INSTRUCTIONS FOR THE TASK → Every line from the one with "orange dumbbell: 1 -> 0" through the final line of the data below goes in the answer, copied exactly. Pictures do not.

MATERIAL PROVIDED →
BEGIN

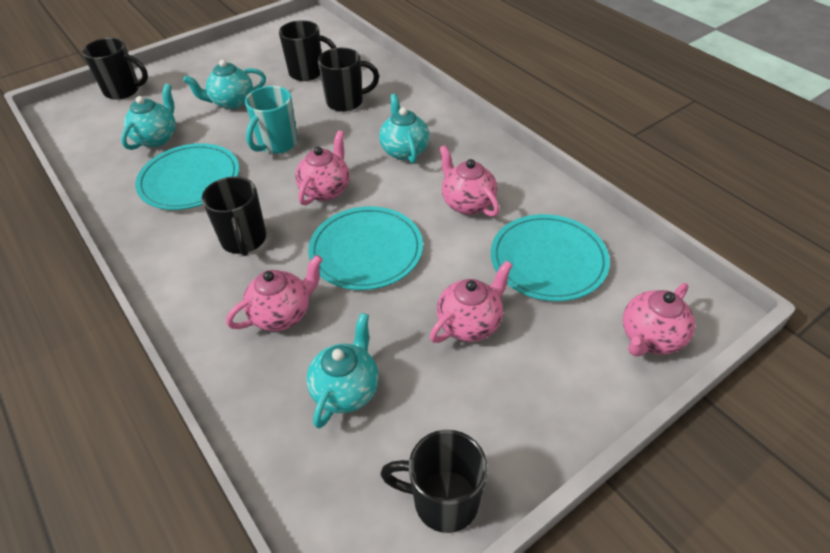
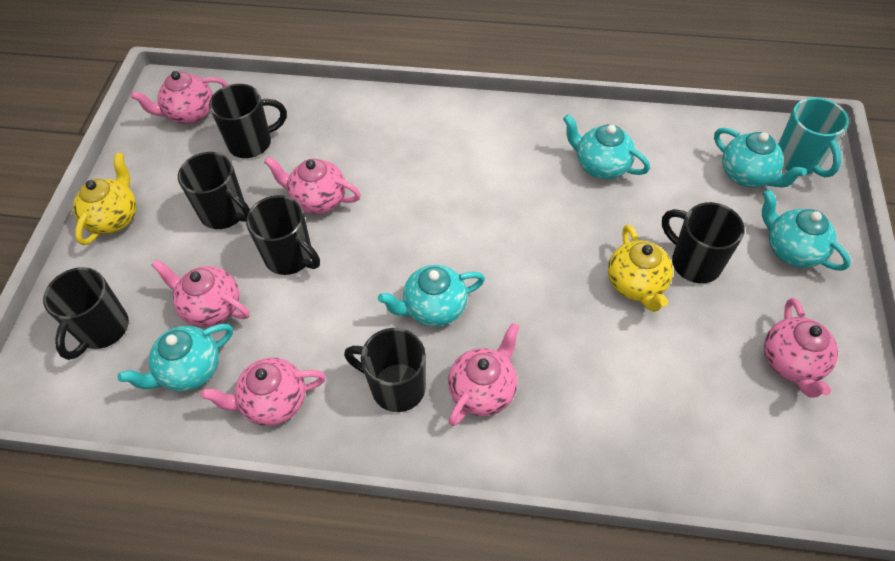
black mug: 5 -> 6
pink teapot: 5 -> 6
turquoise plate: 3 -> 0
turquoise teapot: 4 -> 5
yellow teapot: 0 -> 2

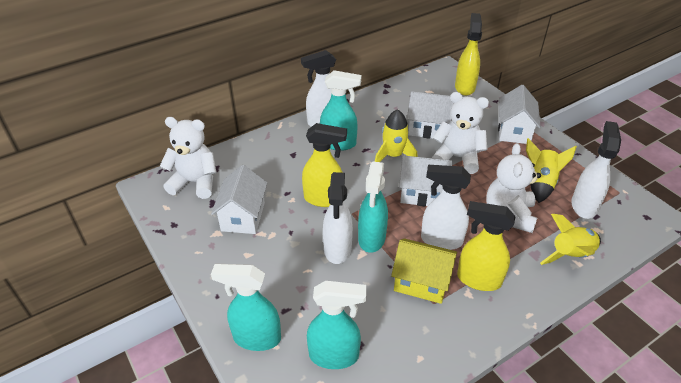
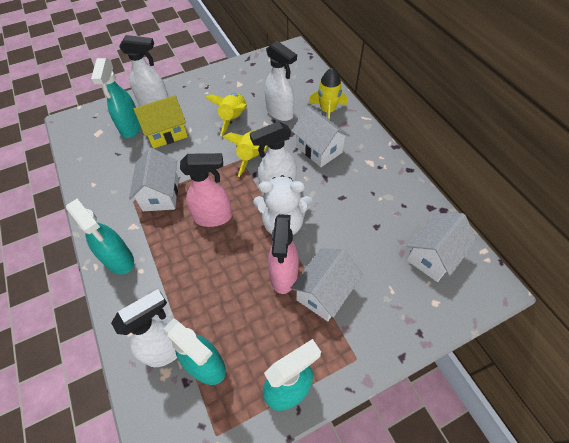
pink spray bottle: 0 -> 2
white teddy bear: 3 -> 1
yellow spray bottle: 3 -> 0

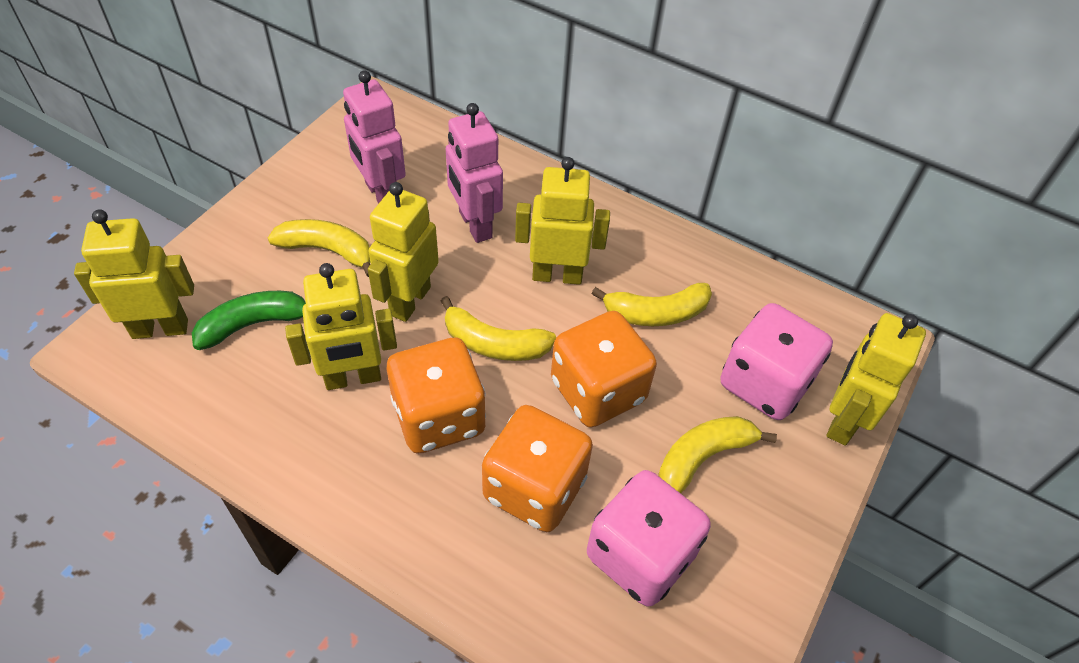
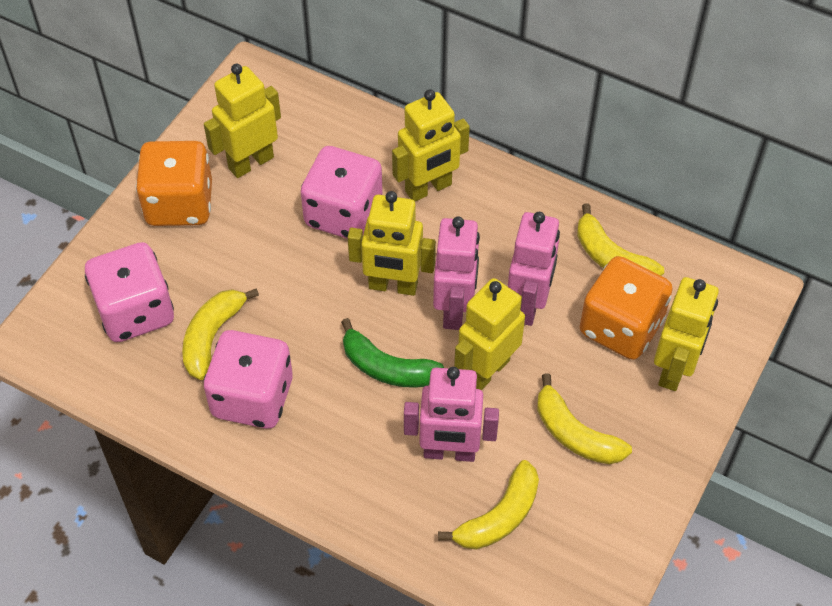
orange dice: 3 -> 2
pink dice: 2 -> 3
pink robot: 2 -> 3

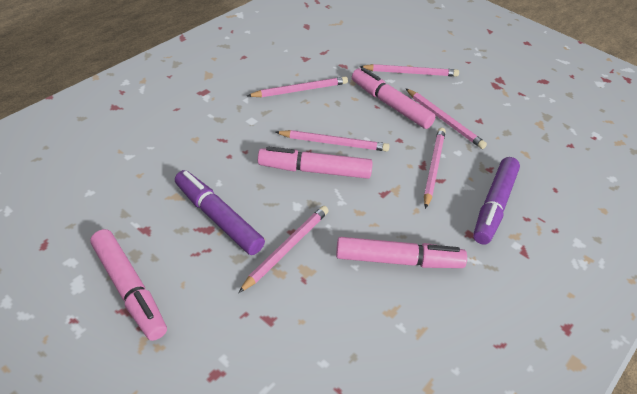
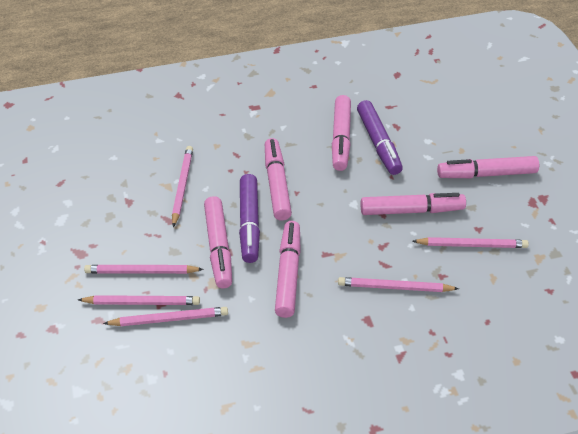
pink marker: 4 -> 6

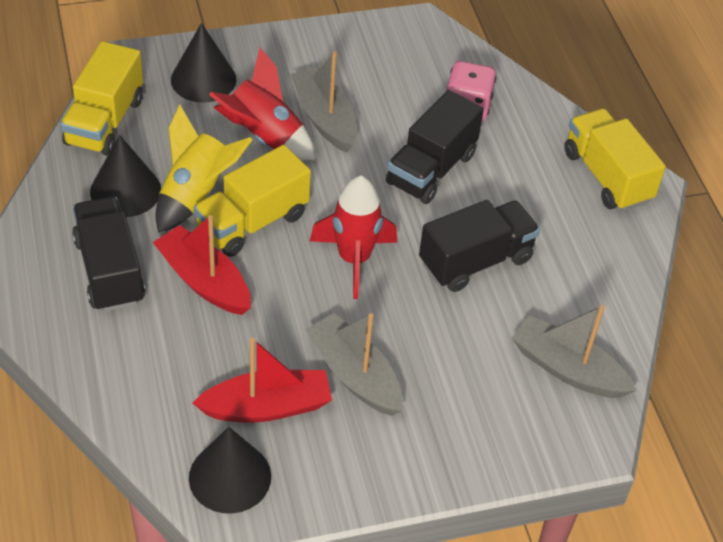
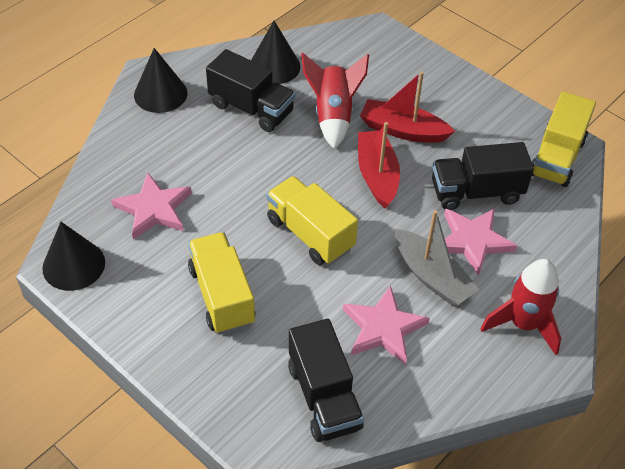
grey boat: 3 -> 1
pink dice: 1 -> 0
pink star: 0 -> 3
yellow rocket: 1 -> 0

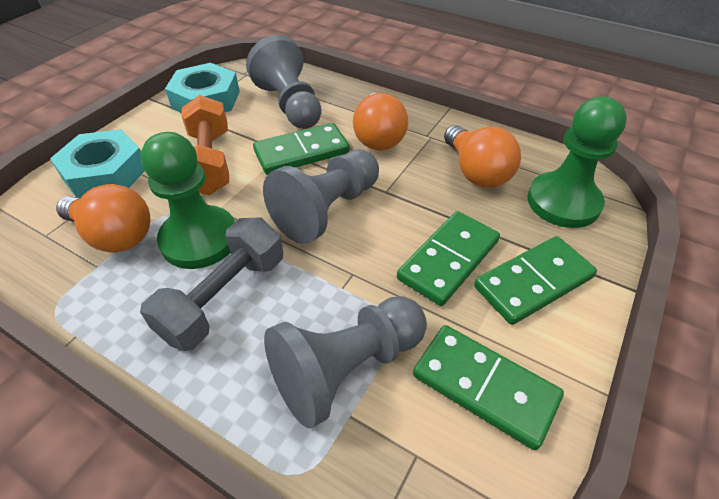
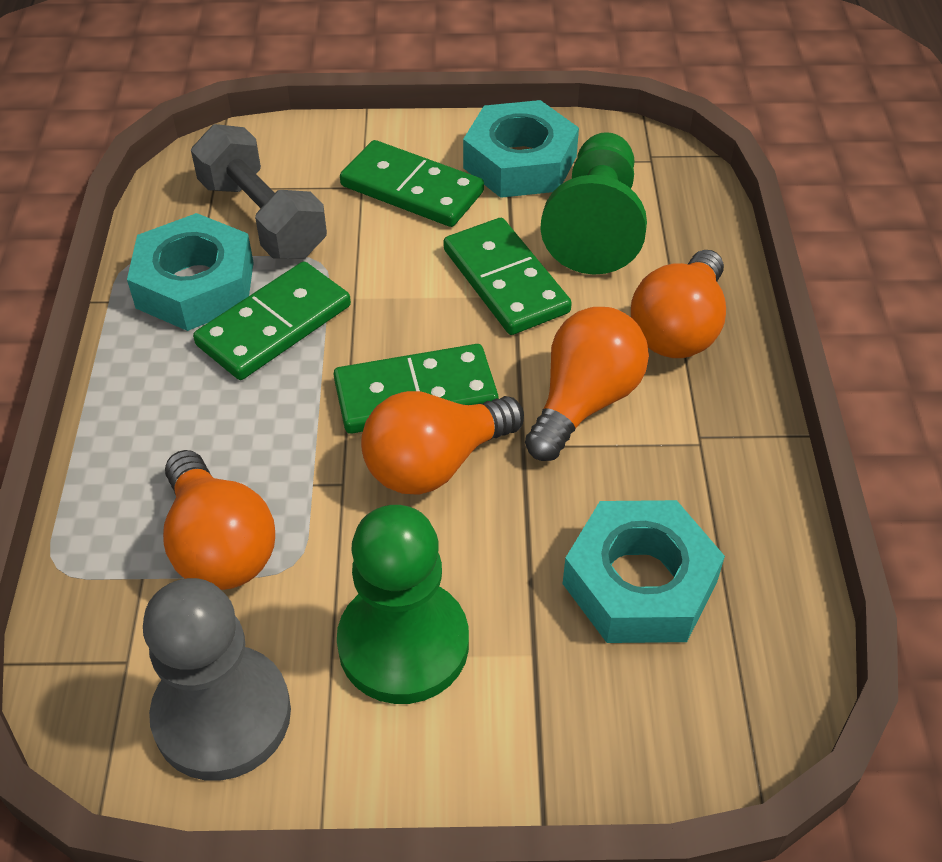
grey pawn: 3 -> 1
orange dumbbell: 1 -> 0
orange light bulb: 3 -> 4
turquoise nut: 2 -> 3

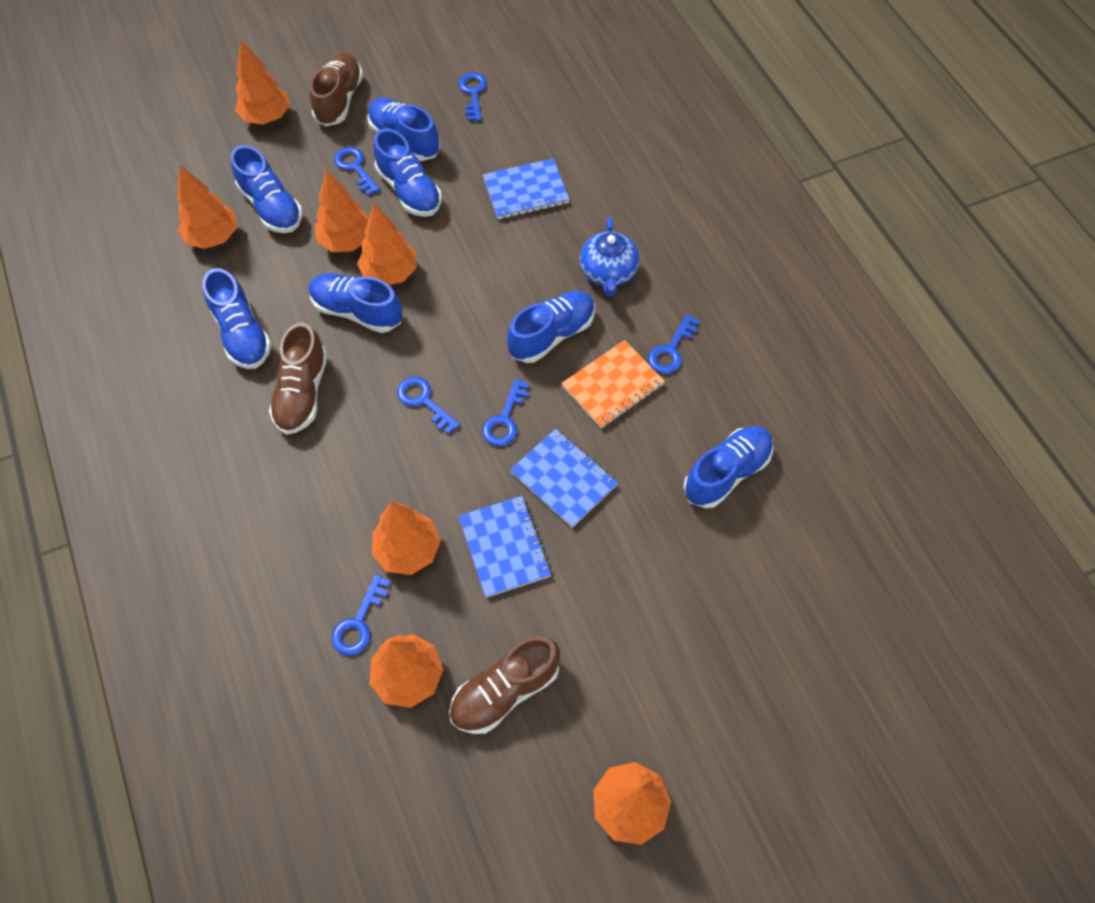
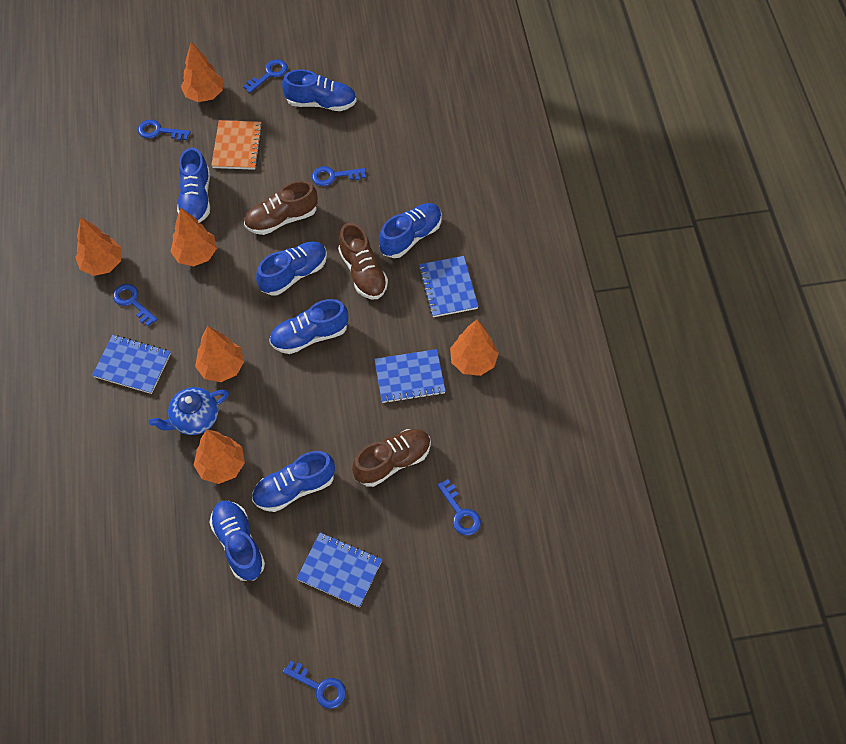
blue notebook: 3 -> 4
orange tree: 7 -> 6

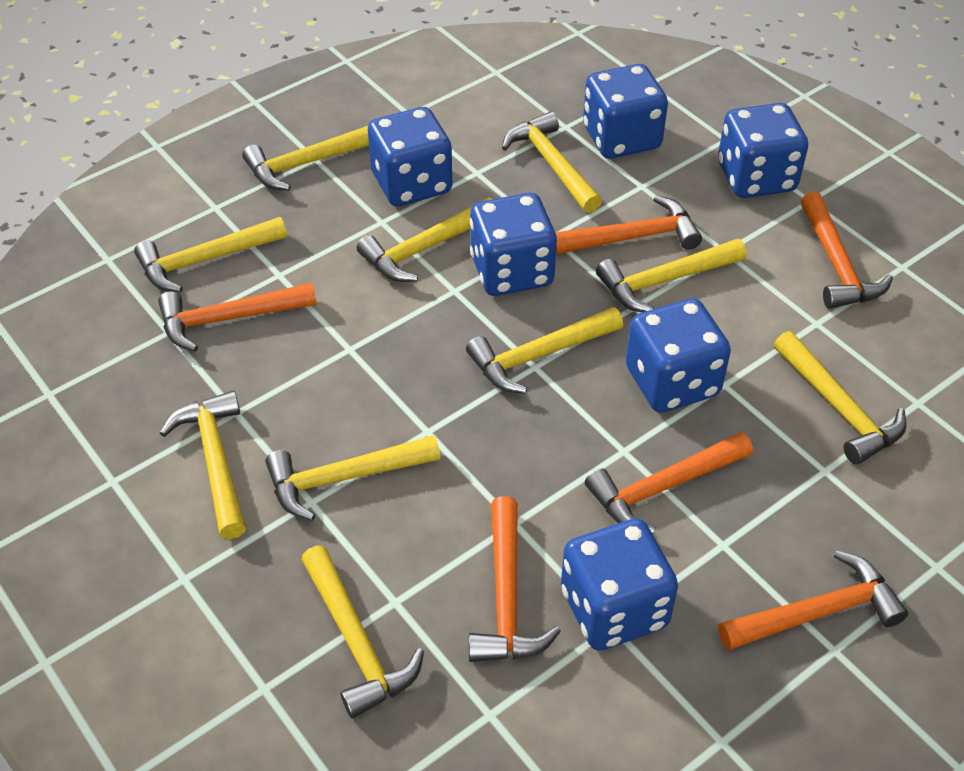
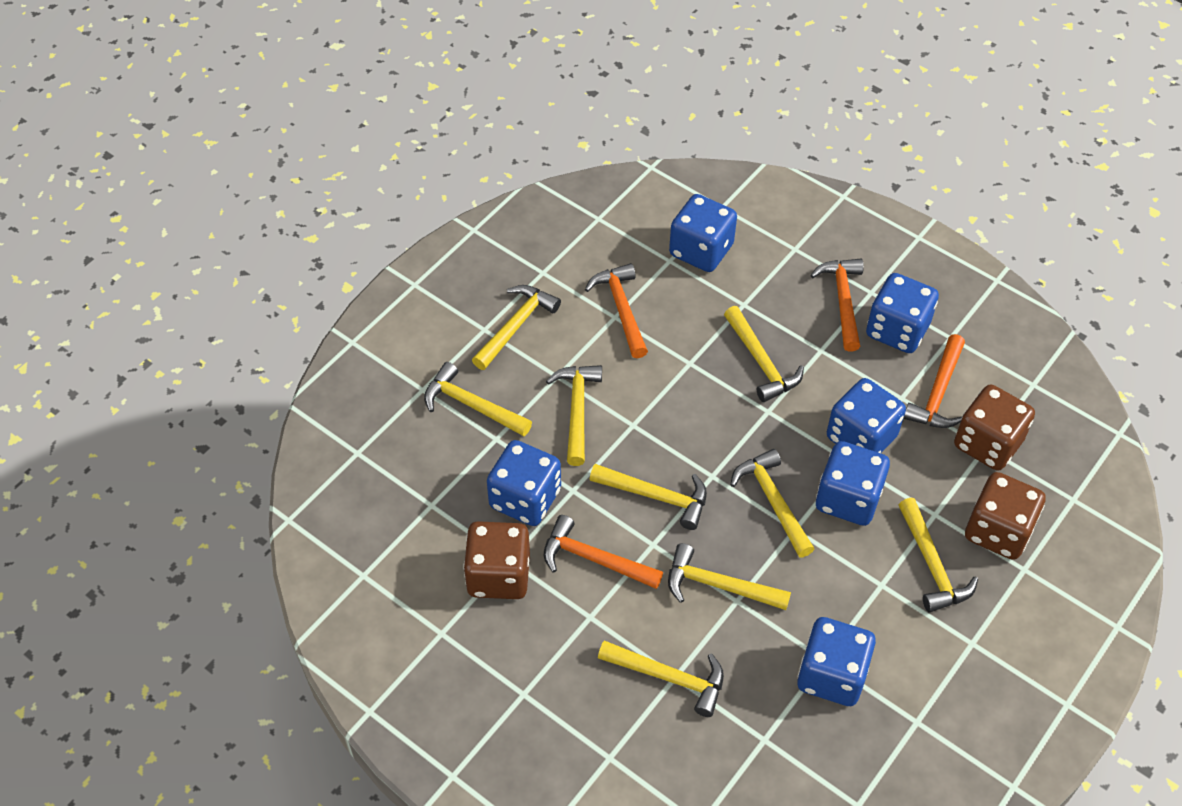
brown dice: 0 -> 3
orange hammer: 6 -> 4
yellow hammer: 10 -> 9

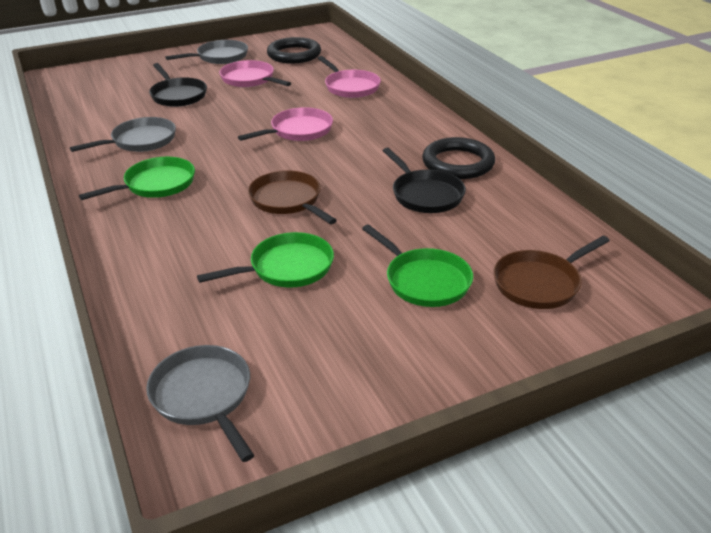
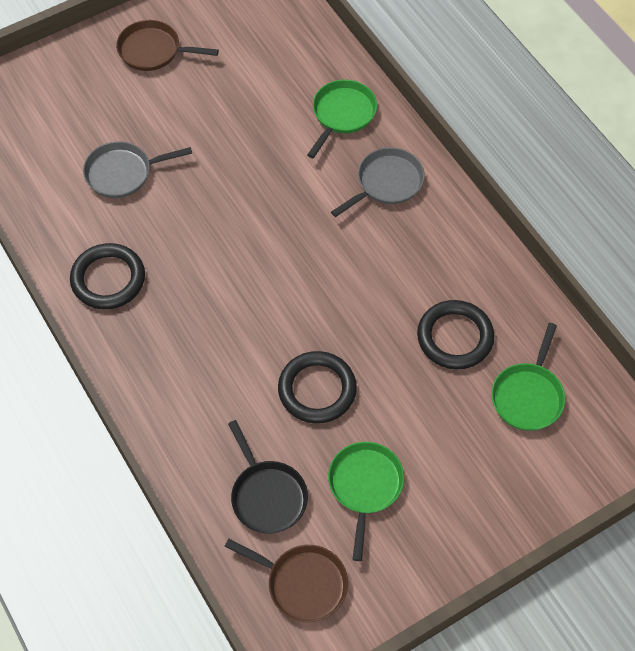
black pan: 2 -> 1
black ring: 2 -> 3
grey pan: 3 -> 2
pink pan: 3 -> 0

END

FINISHED EXERCISE →
orange dumbbell: 1 -> 0
orange light bulb: 3 -> 4
turquoise nut: 2 -> 3

blue notebook: 3 -> 4
orange tree: 7 -> 6

brown dice: 0 -> 3
orange hammer: 6 -> 4
yellow hammer: 10 -> 9

black pan: 2 -> 1
black ring: 2 -> 3
grey pan: 3 -> 2
pink pan: 3 -> 0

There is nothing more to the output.